Could you return every line of the records below that contains the word "camera"?
● ● ● ● ●
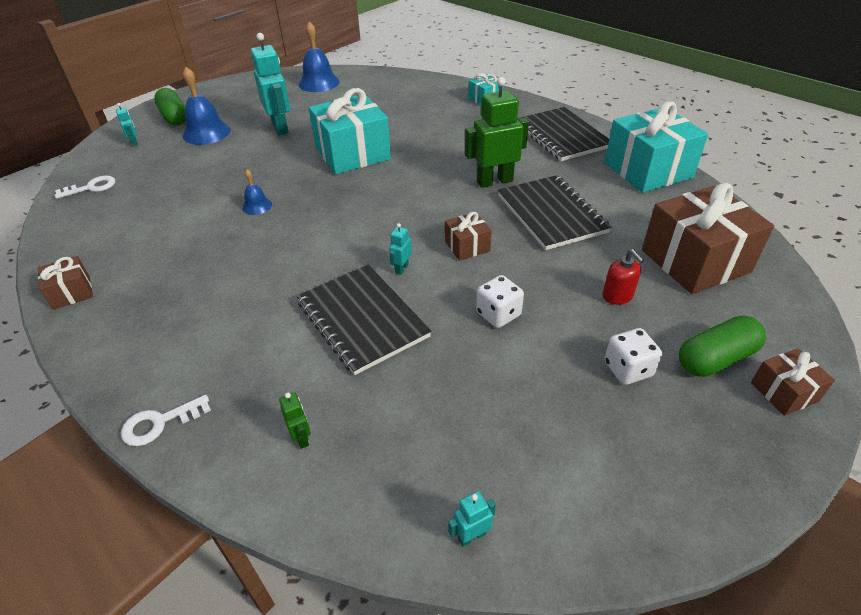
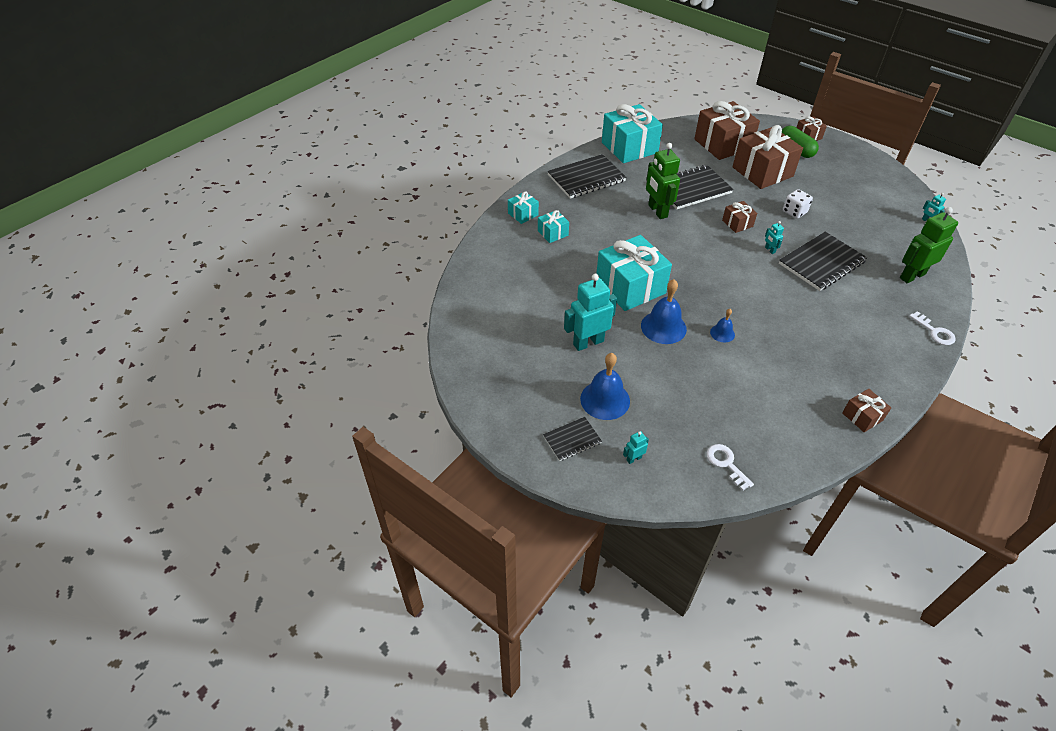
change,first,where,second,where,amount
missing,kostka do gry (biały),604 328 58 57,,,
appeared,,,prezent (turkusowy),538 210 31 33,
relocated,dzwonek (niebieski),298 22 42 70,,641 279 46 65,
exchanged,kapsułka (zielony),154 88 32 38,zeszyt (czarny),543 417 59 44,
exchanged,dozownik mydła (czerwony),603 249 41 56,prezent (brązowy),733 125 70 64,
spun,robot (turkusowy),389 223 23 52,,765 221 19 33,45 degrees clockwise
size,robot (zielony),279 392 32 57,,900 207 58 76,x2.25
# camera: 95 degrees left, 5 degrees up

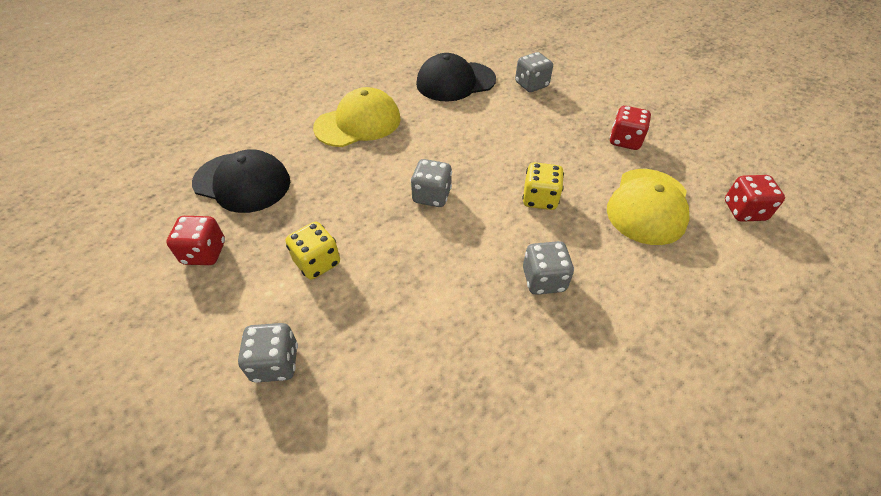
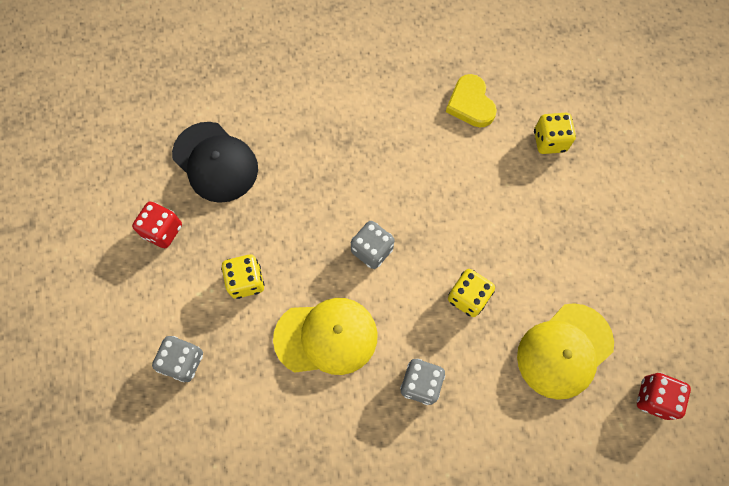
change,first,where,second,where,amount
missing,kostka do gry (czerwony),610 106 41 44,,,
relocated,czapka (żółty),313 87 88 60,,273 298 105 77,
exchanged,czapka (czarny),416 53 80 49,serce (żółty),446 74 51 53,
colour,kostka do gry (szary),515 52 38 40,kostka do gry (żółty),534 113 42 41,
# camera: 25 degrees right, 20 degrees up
● ● ● ● ●
**Completed exercise**
# camera: 95 degrees left, 5 degrees up
# camera: 25 degrees right, 20 degrees up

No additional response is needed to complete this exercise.